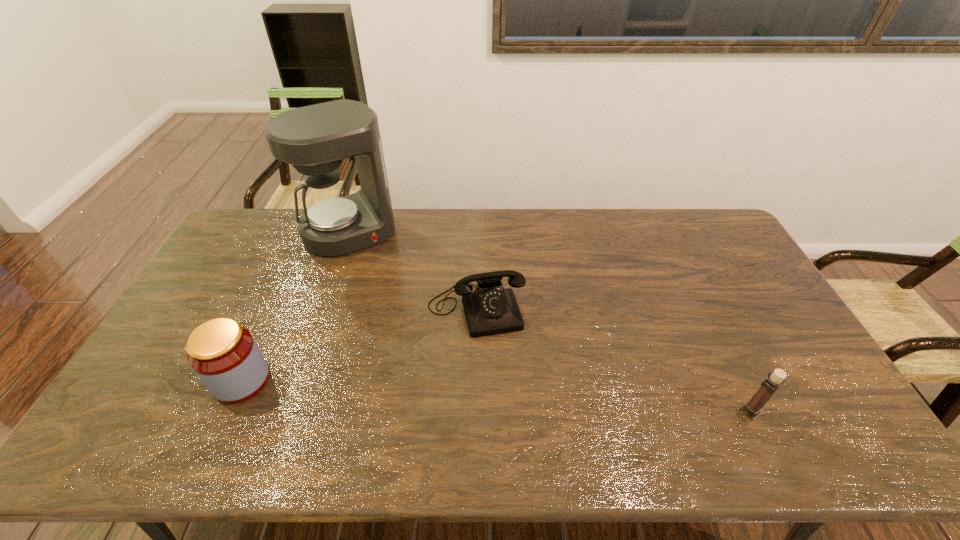
This screenshot has height=540, width=960. In order to click on vacant area situated 0.050m on the front face of the third object from left to right in this screenshot , I will do `click(490, 351)`.

At what (x,y) coordinates should I click in order to perform the action: click on free region located 0.070m on the button side of the coffee maker. Please return your answer as a coordinate pair (x, y). Looking at the image, I should click on (x=372, y=267).

The height and width of the screenshot is (540, 960). I want to click on free space located 0.250m on the button side of the coffee maker, so click(392, 301).

The height and width of the screenshot is (540, 960). What are the coordinates of `vacant area situated 0.280m on the button side of the coffee maker` in the screenshot? It's located at (395, 307).

Image resolution: width=960 pixels, height=540 pixels. I want to click on object at the far edge, so click(314, 139).

Locate an element on the screen. jar that is at the near edge is located at coordinates (224, 355).

The width and height of the screenshot is (960, 540). Find the location of `candle holder at the near edge`. candle holder at the near edge is located at coordinates (776, 379).

In the image, there is a desktop. Where is `vacant space at the far edge`? vacant space at the far edge is located at coordinates (432, 232).

Identify the location of vacant area at the near edge. The image size is (960, 540). (678, 393).

Where is `vacant area at the left edge`? vacant area at the left edge is located at coordinates (259, 256).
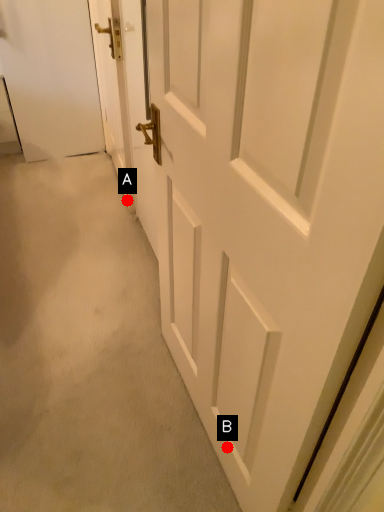
Question: Two points are circled on the image, labeled by A and B beside each circle. Which point is closer to the camera?

Choices:
 (A) A is closer
 (B) B is closer

Answer: (B)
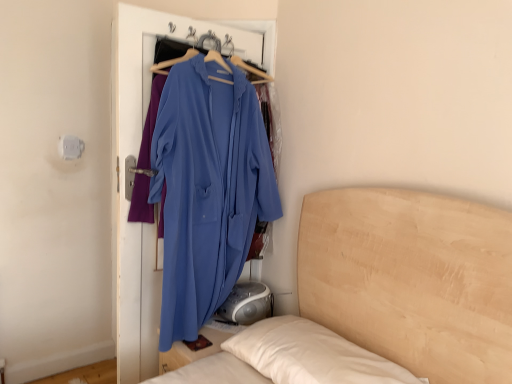
The height and width of the screenshot is (384, 512). Find the location of `wooden bed at center`. wooden bed at center is located at coordinates (411, 279).

Describe the element at coordinates (411, 279) in the screenshot. This screenshot has height=384, width=512. I see `wooden bed at center` at that location.

Measure the distance between wooden bed at center and camera.

wooden bed at center and camera are 4.05 feet apart from each other.

I want to click on matte blue robe at center, so click(207, 189).

The height and width of the screenshot is (384, 512). Describe the element at coordinates (207, 189) in the screenshot. I see `matte blue robe at center` at that location.

Locate an element on the screen. wooden bed at center is located at coordinates (411, 279).

Is wooden bed at center to the left of matte blue robe at center from the viewer's perspective?

No, wooden bed at center is not to the left of matte blue robe at center.

Which object is further away from the camera, wooden bed at center or matte blue robe at center?

matte blue robe at center is more distant.

Does point (462, 351) appear closer or farther from the camera than point (169, 91)?

Point (462, 351).

From the image's perspective, is wooden bed at center located above matte blue robe at center?

No, from the image's perspective, wooden bed at center is not above matte blue robe at center.

From a real-world perspective, which is physically below, wooden bed at center or matte blue robe at center?

From a 3D spatial view, wooden bed at center is below.

Can you confirm if wooden bed at center is wider than matte blue robe at center?

Yes, wooden bed at center is wider than matte blue robe at center.

Considering the sizes of objects wooden bed at center and matte blue robe at center in the image provided, who is shorter, wooden bed at center or matte blue robe at center?

wooden bed at center.

Who is smaller, wooden bed at center or matte blue robe at center?

With smaller size is matte blue robe at center.

Is wooden bed at center not inside matte blue robe at center?

wooden bed at center lies outside matte blue robe at center's area.

Is wooden bed at center touching matte blue robe at center?

No, wooden bed at center is not beside matte blue robe at center.

Is matte blue robe at center at the back of wooden bed at center?

That's not correct — wooden bed at center is not looking away from matte blue robe at center.

The width and height of the screenshot is (512, 384). I want to click on fancy dress behind the wooden bed at center, so click(207, 189).

Is matte blue robe at center at the right side of wooden bed at center?

Incorrect, matte blue robe at center is not on the right side of wooden bed at center.

Which is behind, matte blue robe at center or wooden bed at center?

matte blue robe at center.

Which is nearer, (264,177) or (497,292)?

The point (497,292) is in front.

From the image's perspective, which one is positioned higher, matte blue robe at center or wooden bed at center?

matte blue robe at center is shown above in the image.

From a real-world perspective, relative to wooden bed at center, is matte blue robe at center vertically above or below?

matte blue robe at center is above wooden bed at center.

Does matte blue robe at center have a greater width compared to wooden bed at center?

No.

Is matte blue robe at center taller or shorter than wooden bed at center?

Clearly, matte blue robe at center is taller compared to wooden bed at center.

Which of these two, matte blue robe at center or wooden bed at center, is smaller?

With smaller size is matte blue robe at center.

In the scene shown: Is matte blue robe at center situated inside wooden bed at center or outside?

matte blue robe at center lies outside wooden bed at center.

Is matte blue robe at center beside wooden bed at center?

They are not placed beside each other.

Is matte blue robe at center turned away from wooden bed at center?

No, matte blue robe at center is not facing away from wooden bed at center.

Can you tell me how much matte blue robe at center and wooden bed at center differ in facing direction?

The facing directions of matte blue robe at center and wooden bed at center are 90.4 degrees apart.

This screenshot has width=512, height=384. What are the coordinates of `fancy dress behind the wooden bed at center` in the screenshot? It's located at (207, 189).

Where is `bed on the right of matte blue robe at center`? The image size is (512, 384). bed on the right of matte blue robe at center is located at coordinates 411,279.

In order to click on bed that is below the matte blue robe at center (from the image's perspective) in this screenshot , I will do `click(411, 279)`.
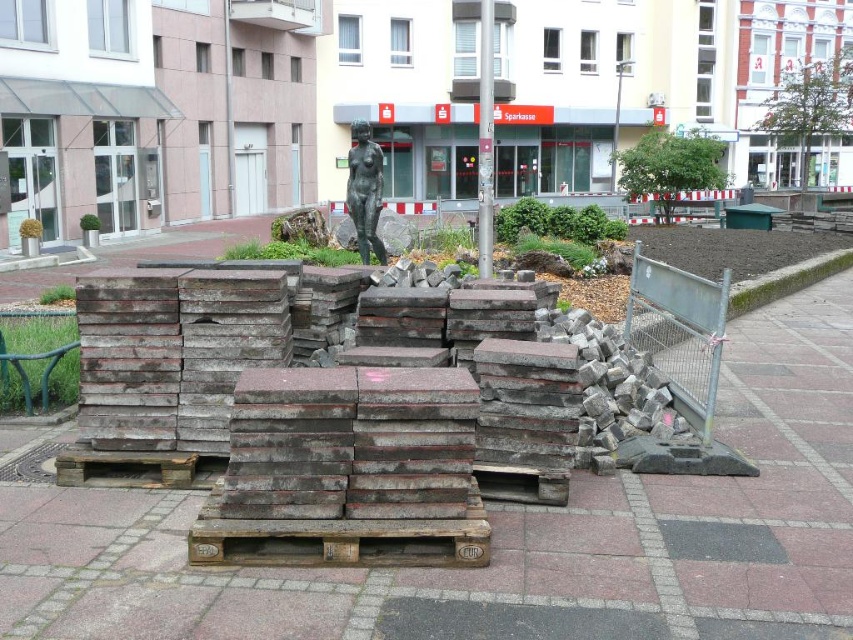
Question: Which of the following is the farthest from the observer?

Choices:
 (A) dark gray concrete paving stones at center
 (B) bronze statue at center

Answer: (B)

Question: Observing the image, what is the correct spatial positioning of dark gray concrete paving stones at center in reference to bronze statue at center?

Choices:
 (A) right
 (B) left

Answer: (A)

Question: Is dark gray concrete paving stones at center thinner than bronze statue at center?

Choices:
 (A) no
 (B) yes

Answer: (A)

Question: Does dark gray concrete paving stones at center appear over bronze statue at center?

Choices:
 (A) yes
 (B) no

Answer: (B)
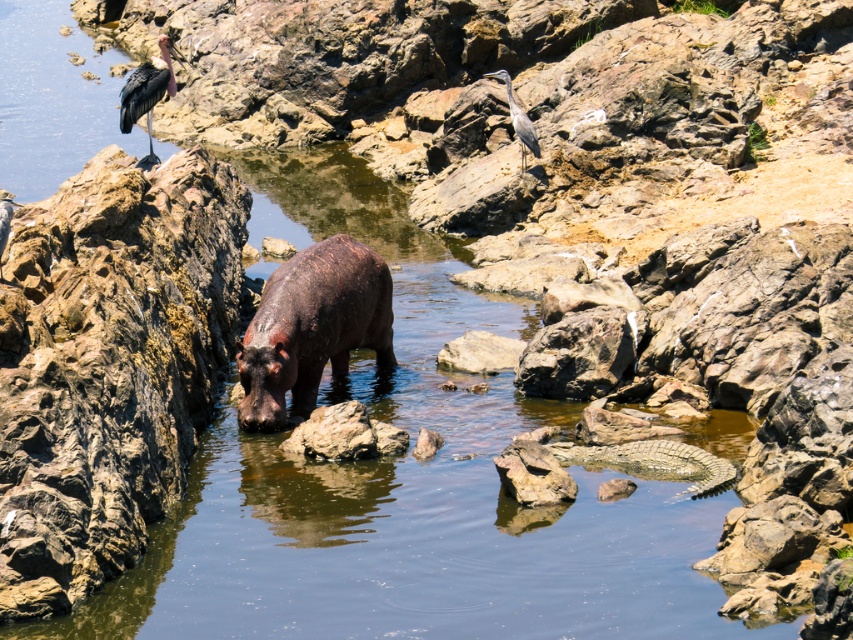
Does dark brown textured hippo at center have a greater width compared to smooth gray rock at center?

Indeed, dark brown textured hippo at center has a greater width compared to smooth gray rock at center.

Does dark brown textured hippo at center have a greater height compared to smooth gray rock at center?

Yes.

Locate an element on the screen. dark brown textured hippo at center is located at coordinates click(x=312, y=326).

Is gray matte heron at upper center to the left of smooth gray heron at upper center from the viewer's perspective?

No, gray matte heron at upper center is not to the left of smooth gray heron at upper center.

Between point (527, 124) and point (0, 195), which one is positioned behind?

Point (527, 124)

What are the coordinates of `gray matte heron at upper center` in the screenshot? It's located at (518, 120).

Is dark brown textured hippo at center positioned behind dark plumage feathered bird at upper left?

No, it is in front of dark plumage feathered bird at upper left.

Does dark brown textured hippo at center appear over dark plumage feathered bird at upper left?

Incorrect, dark brown textured hippo at center is not positioned above dark plumage feathered bird at upper left.

What do you see at coordinates (312, 326) in the screenshot? I see `dark brown textured hippo at center` at bounding box center [312, 326].

I want to click on dark brown textured hippo at center, so click(x=312, y=326).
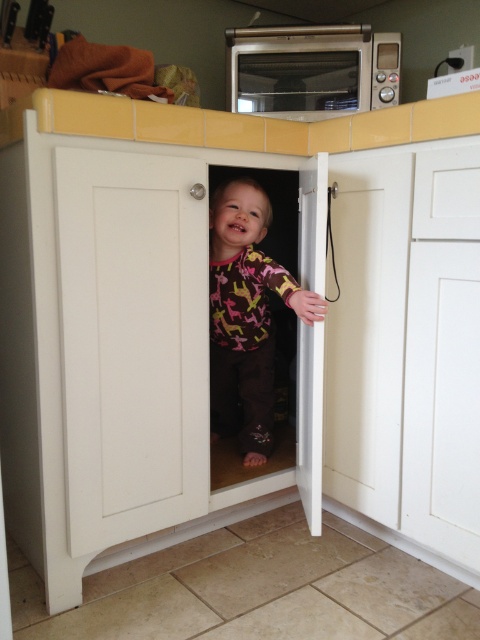
Question: Which is nearer to the white matte cabinet door at center?

Choices:
 (A) multicolored fabric baby at center
 (B) satin silver microwave at upper center

Answer: (A)

Question: Can you confirm if white matte cabinet door at center is smaller than satin silver microwave at upper center?

Choices:
 (A) yes
 (B) no

Answer: (B)

Question: Which is farther from the white matte cabinet door at center?

Choices:
 (A) satin silver microwave at upper center
 (B) multicolored fabric baby at center

Answer: (A)

Question: Is white matte cabinet door at center to the left of satin silver microwave at upper center from the viewer's perspective?

Choices:
 (A) no
 (B) yes

Answer: (B)

Question: Estimate the real-world distances between objects in this image. Which object is farther from the multicolored fabric baby at center?

Choices:
 (A) white matte cabinet door at center
 (B) satin silver microwave at upper center

Answer: (B)

Question: Where is white matte cabinet door at center located in relation to multicolored fabric baby at center in the image?

Choices:
 (A) left
 (B) right

Answer: (A)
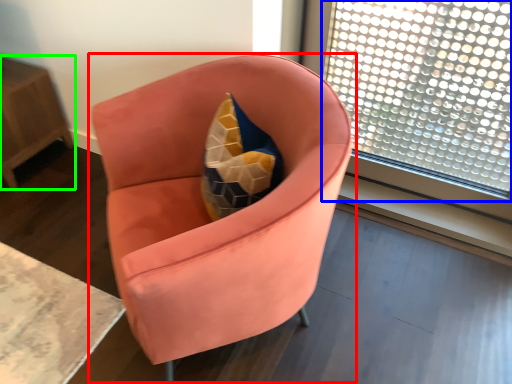
Question: Which object is positioned farthest from chair (highlighted by a red box)? Select from window (highlighted by a blue box) and table (highlighted by a green box).

Choices:
 (A) window
 (B) table

Answer: (B)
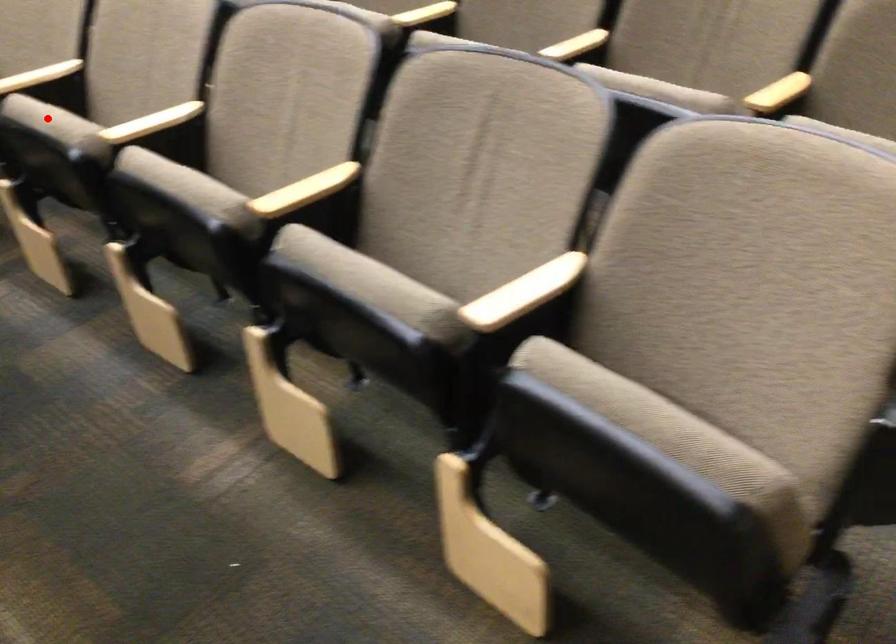
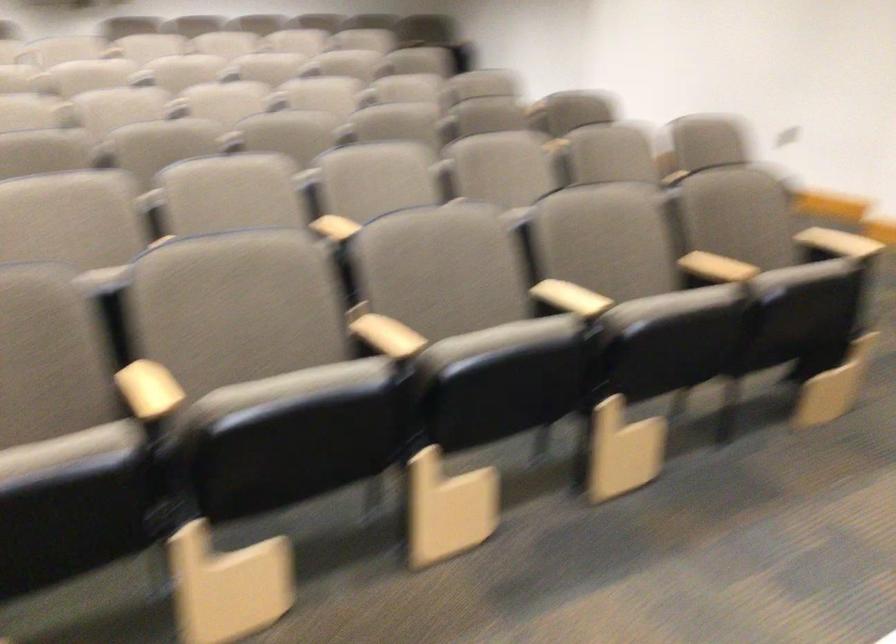
Question: I am providing you with two images of the same scene from different viewpoints. A red point is marked on the first image. At the location where the point appears in image 1, is it still visible in image 2?

Choices:
 (A) Yes
 (B) No

Answer: (B)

- **Problem to solve**
Format every line of the listing above as a numbered list, omitting the blank lines and leaving out the pictures.

- **Answer to the task**
1. This screenshot has height=540, width=960. In order to click on vacant area situated 0.050m on the front face of the third object from left to right in this screenshot , I will do `click(490, 351)`.
2. At what (x,y) coordinates should I click in order to perform the action: click on free region located 0.070m on the button side of the coffee maker. Please return your answer as a coordinate pair (x, y). Looking at the image, I should click on (x=372, y=267).
3. The height and width of the screenshot is (540, 960). I want to click on free space located 0.250m on the button side of the coffee maker, so click(392, 301).
4. The height and width of the screenshot is (540, 960). What are the coordinates of `vacant area situated 0.280m on the button side of the coffee maker` in the screenshot? It's located at (395, 307).
5. Image resolution: width=960 pixels, height=540 pixels. I want to click on object at the far edge, so click(314, 139).
6. Locate an element on the screen. jar that is at the near edge is located at coordinates (224, 355).
7. The width and height of the screenshot is (960, 540). Find the location of `candle holder at the near edge`. candle holder at the near edge is located at coordinates (776, 379).
8. In the image, there is a desktop. Where is `vacant space at the far edge`? vacant space at the far edge is located at coordinates (432, 232).
9. Identify the location of vacant area at the near edge. The image size is (960, 540). (678, 393).
10. Where is `vacant area at the left edge`? vacant area at the left edge is located at coordinates (259, 256).
11. Question: Two points are circled on the image, labeled by A and B beside each circle. Which point is closer to the camera?
12. Choices:
13.  (A) A is closer
14.  (B) B is closer
15. Answer: (B)
16. The height and width of the screenshot is (384, 512). Find the location of `wooden bed at center`. wooden bed at center is located at coordinates (411, 279).
17. Describe the element at coordinates (411, 279) in the screenshot. This screenshot has height=384, width=512. I see `wooden bed at center` at that location.
18. Measure the distance between wooden bed at center and camera.
19. wooden bed at center and camera are 4.05 feet apart from each other.
20. I want to click on matte blue robe at center, so click(207, 189).
21. The height and width of the screenshot is (384, 512). Describe the element at coordinates (207, 189) in the screenshot. I see `matte blue robe at center` at that location.
22. Locate an element on the screen. wooden bed at center is located at coordinates (411, 279).
23. Is wooden bed at center to the left of matte blue robe at center from the viewer's perspective?
24. No, wooden bed at center is not to the left of matte blue robe at center.
25. Which object is further away from the camera, wooden bed at center or matte blue robe at center?
26. matte blue robe at center is more distant.
27. Does point (462, 351) appear closer or farther from the camera than point (169, 91)?
28. Point (462, 351).
29. From the image's perspective, is wooden bed at center located above matte blue robe at center?
30. No, from the image's perspective, wooden bed at center is not above matte blue robe at center.
31. From a real-world perspective, which is physically below, wooden bed at center or matte blue robe at center?
32. From a 3D spatial view, wooden bed at center is below.
33. Can you confirm if wooden bed at center is wider than matte blue robe at center?
34. Yes, wooden bed at center is wider than matte blue robe at center.
35. Considering the sizes of objects wooden bed at center and matte blue robe at center in the image provided, who is shorter, wooden bed at center or matte blue robe at center?
36. wooden bed at center.
37. Who is smaller, wooden bed at center or matte blue robe at center?
38. With smaller size is matte blue robe at center.
39. Is wooden bed at center not inside matte blue robe at center?
40. wooden bed at center lies outside matte blue robe at center's area.
41. Is wooden bed at center touching matte blue robe at center?
42. No, wooden bed at center is not beside matte blue robe at center.
43. Is matte blue robe at center at the back of wooden bed at center?
44. That's not correct — wooden bed at center is not looking away from matte blue robe at center.
45. The width and height of the screenshot is (512, 384). I want to click on fancy dress behind the wooden bed at center, so click(207, 189).
46. Is matte blue robe at center at the right side of wooden bed at center?
47. Incorrect, matte blue robe at center is not on the right side of wooden bed at center.
48. Which is behind, matte blue robe at center or wooden bed at center?
49. matte blue robe at center.
50. Which is nearer, (264,177) or (497,292)?
51. The point (497,292) is in front.
52. From the image's perspective, which one is positioned higher, matte blue robe at center or wooden bed at center?
53. matte blue robe at center is shown above in the image.
54. From a real-world perspective, relative to wooden bed at center, is matte blue robe at center vertically above or below?
55. matte blue robe at center is above wooden bed at center.
56. Does matte blue robe at center have a greater width compared to wooden bed at center?
57. No.
58. Is matte blue robe at center taller or shorter than wooden bed at center?
59. Clearly, matte blue robe at center is taller compared to wooden bed at center.
60. Which of these two, matte blue robe at center or wooden bed at center, is smaller?
61. With smaller size is matte blue robe at center.
62. In the scene shown: Is matte blue robe at center situated inside wooden bed at center or outside?
63. matte blue robe at center lies outside wooden bed at center.
64. Is matte blue robe at center beside wooden bed at center?
65. They are not placed beside each other.
66. Is matte blue robe at center turned away from wooden bed at center?
67. No, matte blue robe at center is not facing away from wooden bed at center.
68. Can you tell me how much matte blue robe at center and wooden bed at center differ in facing direction?
69. The facing directions of matte blue robe at center and wooden bed at center are 90.4 degrees apart.
70. This screenshot has width=512, height=384. What are the coordinates of `fancy dress behind the wooden bed at center` in the screenshot? It's located at (207, 189).
71. Where is `bed on the right of matte blue robe at center`? The image size is (512, 384). bed on the right of matte blue robe at center is located at coordinates 411,279.
72. In order to click on bed that is below the matte blue robe at center (from the image's perspective) in this screenshot , I will do `click(411, 279)`.
73. Question: Which of the following is the farthest from the observer?
74. Choices:
75.  (A) dark gray concrete paving stones at center
76.  (B) bronze statue at center
77. Answer: (B)
78. Question: Observing the image, what is the correct spatial positioning of dark gray concrete paving stones at center in reference to bronze statue at center?
79. Choices:
80.  (A) right
81.  (B) left
82. Answer: (A)
83. Question: Is dark gray concrete paving stones at center thinner than bronze statue at center?
84. Choices:
85.  (A) no
86.  (B) yes
87. Answer: (A)
88. Question: Does dark gray concrete paving stones at center appear over bronze statue at center?
89. Choices:
90.  (A) yes
91.  (B) no
92. Answer: (B)
93. Does dark brown textured hippo at center have a greater width compared to smooth gray rock at center?
94. Indeed, dark brown textured hippo at center has a greater width compared to smooth gray rock at center.
95. Does dark brown textured hippo at center have a greater height compared to smooth gray rock at center?
96. Yes.
97. Locate an element on the screen. dark brown textured hippo at center is located at coordinates click(x=312, y=326).
98. Is gray matte heron at upper center to the left of smooth gray heron at upper center from the viewer's perspective?
99. No, gray matte heron at upper center is not to the left of smooth gray heron at upper center.
100. Between point (527, 124) and point (0, 195), which one is positioned behind?
101. Point (527, 124)
102. What are the coordinates of `gray matte heron at upper center` in the screenshot? It's located at (518, 120).
103. Is dark brown textured hippo at center positioned behind dark plumage feathered bird at upper left?
104. No, it is in front of dark plumage feathered bird at upper left.
105. Does dark brown textured hippo at center appear over dark plumage feathered bird at upper left?
106. Incorrect, dark brown textured hippo at center is not positioned above dark plumage feathered bird at upper left.
107. What do you see at coordinates (312, 326) in the screenshot? I see `dark brown textured hippo at center` at bounding box center [312, 326].
108. I want to click on dark brown textured hippo at center, so click(x=312, y=326).
109. Question: Which is nearer to the white matte cabinet door at center?
110. Choices:
111.  (A) multicolored fabric baby at center
112.  (B) satin silver microwave at upper center
113. Answer: (A)
114. Question: Can you confirm if white matte cabinet door at center is smaller than satin silver microwave at upper center?
115. Choices:
116.  (A) yes
117.  (B) no
118. Answer: (B)
119. Question: Which is farther from the white matte cabinet door at center?
120. Choices:
121.  (A) satin silver microwave at upper center
122.  (B) multicolored fabric baby at center
123. Answer: (A)
124. Question: Is white matte cabinet door at center to the left of satin silver microwave at upper center from the viewer's perspective?
125. Choices:
126.  (A) no
127.  (B) yes
128. Answer: (B)
129. Question: Estimate the real-world distances between objects in this image. Which object is farther from the multicolored fabric baby at center?
130. Choices:
131.  (A) white matte cabinet door at center
132.  (B) satin silver microwave at upper center
133. Answer: (B)
134. Question: Where is white matte cabinet door at center located in relation to multicolored fabric baby at center in the image?
135. Choices:
136.  (A) left
137.  (B) right
138. Answer: (A)
139. Question: Which object is positioned farthest from chair (highlighted by a red box)? Select from window (highlighted by a blue box) and table (highlighted by a green box).
140. Choices:
141.  (A) window
142.  (B) table
143. Answer: (B)
144. Question: I am providing you with two images of the same scene from different viewpoints. A red point is marked on the first image. At the location where the point appears in image 1, is it still visible in image 2?
145. Choices:
146.  (A) Yes
147.  (B) No
148. Answer: (B)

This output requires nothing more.